**WHAT IS BEING ASKED**. Repeat exactly the lines of the listing from the line containing "pos1: [132, 299]" through its last line, and nothing beyond them.

☆ ☆ ☆

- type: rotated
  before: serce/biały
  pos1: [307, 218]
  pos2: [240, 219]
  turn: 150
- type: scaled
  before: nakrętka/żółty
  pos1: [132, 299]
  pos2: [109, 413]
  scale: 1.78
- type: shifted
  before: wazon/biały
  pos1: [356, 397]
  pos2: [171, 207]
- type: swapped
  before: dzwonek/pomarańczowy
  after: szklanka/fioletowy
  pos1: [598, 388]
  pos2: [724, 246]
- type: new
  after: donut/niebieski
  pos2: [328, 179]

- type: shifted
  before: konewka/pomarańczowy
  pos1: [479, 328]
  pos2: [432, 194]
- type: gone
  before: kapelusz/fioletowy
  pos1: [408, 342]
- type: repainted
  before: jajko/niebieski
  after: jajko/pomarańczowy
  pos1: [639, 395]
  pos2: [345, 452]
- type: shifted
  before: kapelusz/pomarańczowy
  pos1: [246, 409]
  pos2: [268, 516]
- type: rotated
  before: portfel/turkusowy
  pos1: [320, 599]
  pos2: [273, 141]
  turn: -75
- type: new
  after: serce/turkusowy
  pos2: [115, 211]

☆ ☆ ☆

**ANSWER TO THE PROBLEM**.
  pos1: [132, 299]
  pos2: [109, 413]
  scale: 1.78
- type: shifted
  before: wazon/biały
  pos1: [356, 397]
  pos2: [171, 207]
- type: swapped
  before: dzwonek/pomarańczowy
  after: szklanka/fioletowy
  pos1: [598, 388]
  pos2: [724, 246]
- type: new
  after: donut/niebieski
  pos2: [328, 179]

- type: shifted
  before: konewka/pomarańczowy
  pos1: [479, 328]
  pos2: [432, 194]
- type: gone
  before: kapelusz/fioletowy
  pos1: [408, 342]
- type: repainted
  before: jajko/niebieski
  after: jajko/pomarańczowy
  pos1: [639, 395]
  pos2: [345, 452]
- type: shifted
  before: kapelusz/pomarańczowy
  pos1: [246, 409]
  pos2: [268, 516]
- type: rotated
  before: portfel/turkusowy
  pos1: [320, 599]
  pos2: [273, 141]
  turn: -75
- type: new
  after: serce/turkusowy
  pos2: [115, 211]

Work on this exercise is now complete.